[YOUR ASSIGNMENT] Look below for the lines from the one with "POT1 pin SIG: A3 -> A2" to the one with "RTC1 pin SDA: RX -> D8", and copy exactly those lines, both ends included.

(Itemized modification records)
Segment Open
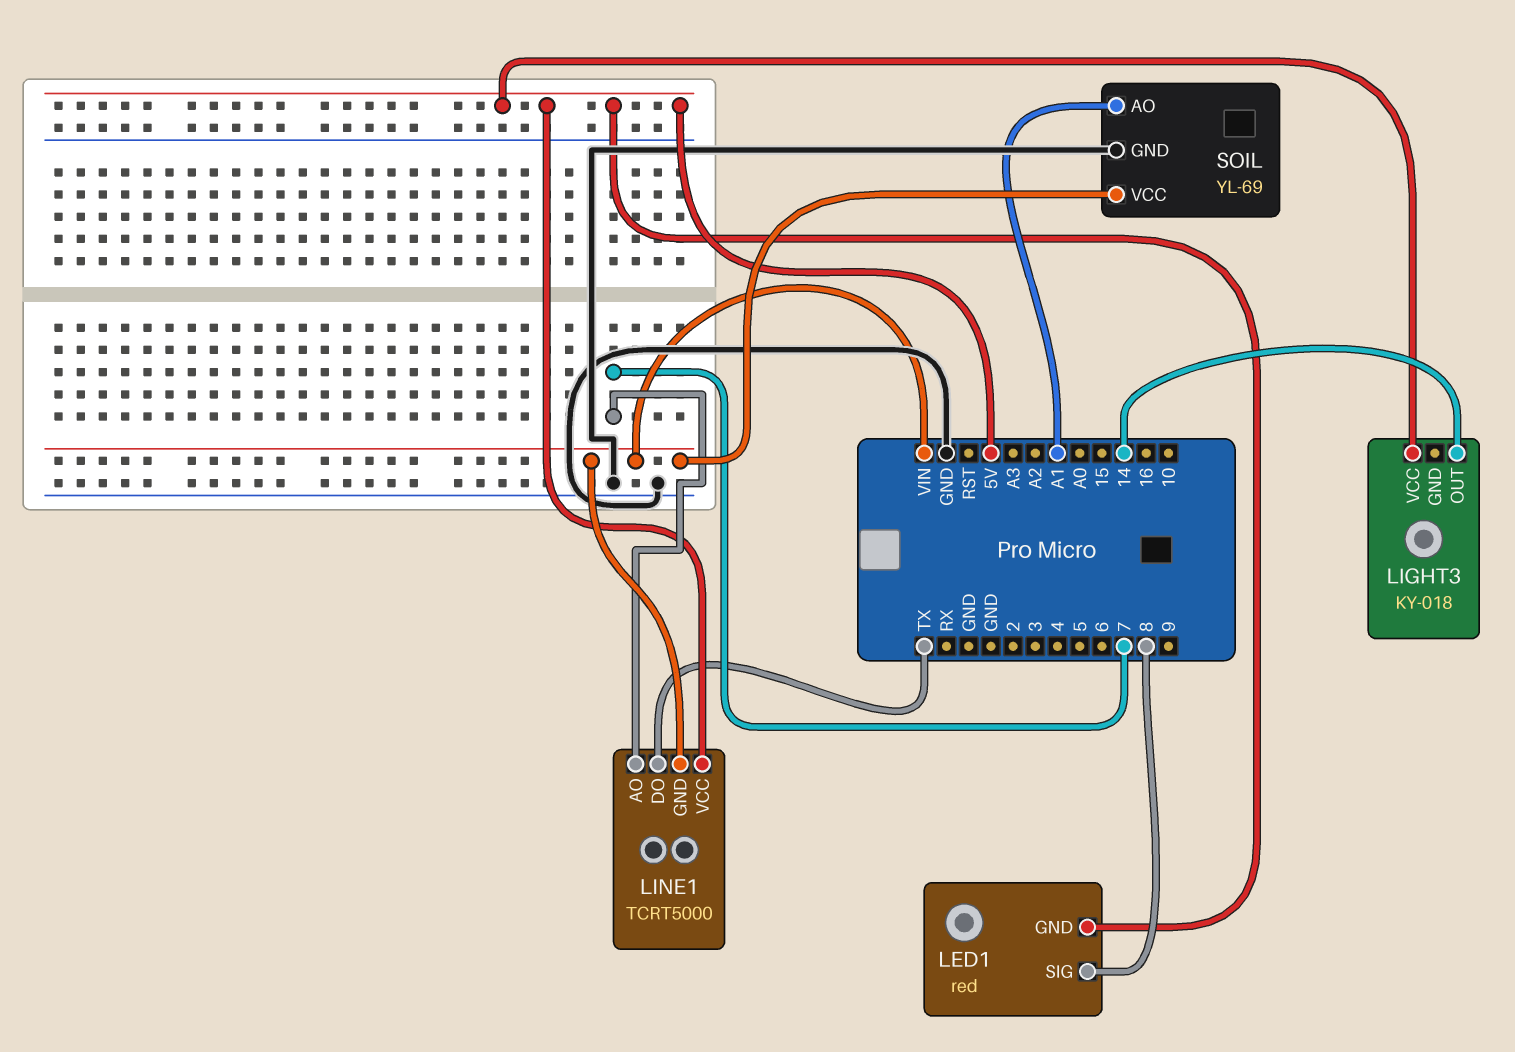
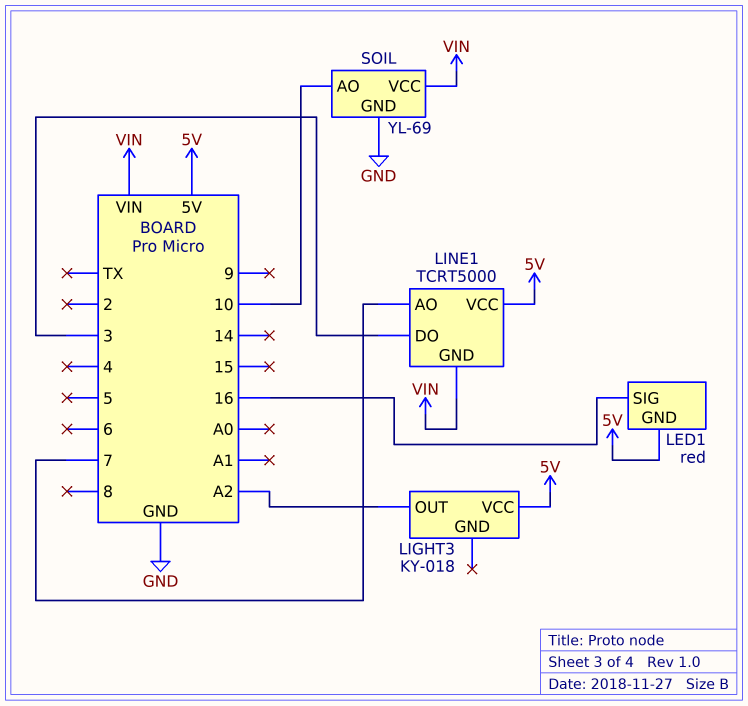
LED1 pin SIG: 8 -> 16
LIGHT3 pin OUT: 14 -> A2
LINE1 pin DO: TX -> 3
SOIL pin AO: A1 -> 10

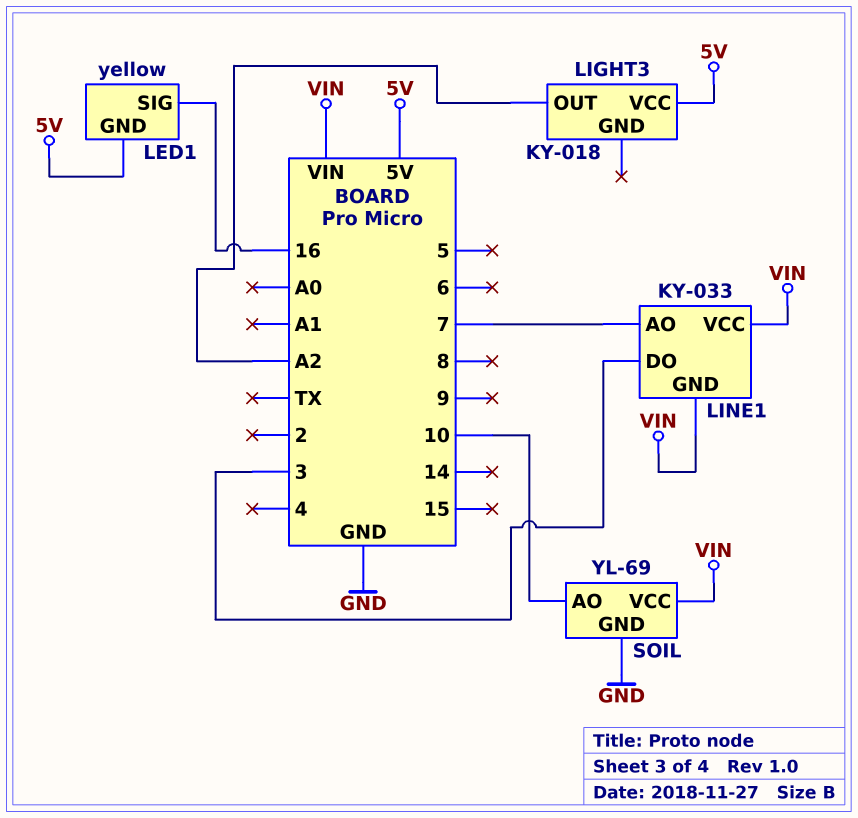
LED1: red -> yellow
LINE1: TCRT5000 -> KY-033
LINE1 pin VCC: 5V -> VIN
Segment Closed
Segment Open
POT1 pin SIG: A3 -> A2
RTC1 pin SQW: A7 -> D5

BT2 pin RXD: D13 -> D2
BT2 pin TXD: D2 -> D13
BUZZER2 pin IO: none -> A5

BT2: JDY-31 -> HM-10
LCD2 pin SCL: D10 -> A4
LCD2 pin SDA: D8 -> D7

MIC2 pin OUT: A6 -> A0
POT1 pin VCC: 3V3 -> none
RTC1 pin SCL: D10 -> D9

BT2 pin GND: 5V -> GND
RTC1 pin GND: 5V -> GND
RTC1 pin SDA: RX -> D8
Segment Closed
[TASK ANSWER]
POT1 pin SIG: A3 -> A2
RTC1 pin SQW: A7 -> D5

BT2 pin RXD: D13 -> D2
BT2 pin TXD: D2 -> D13
BUZZER2 pin IO: none -> A5

BT2: JDY-31 -> HM-10
LCD2 pin SCL: D10 -> A4
LCD2 pin SDA: D8 -> D7

MIC2 pin OUT: A6 -> A0
POT1 pin VCC: 3V3 -> none
RTC1 pin SCL: D10 -> D9

BT2 pin GND: 5V -> GND
RTC1 pin GND: 5V -> GND
RTC1 pin SDA: RX -> D8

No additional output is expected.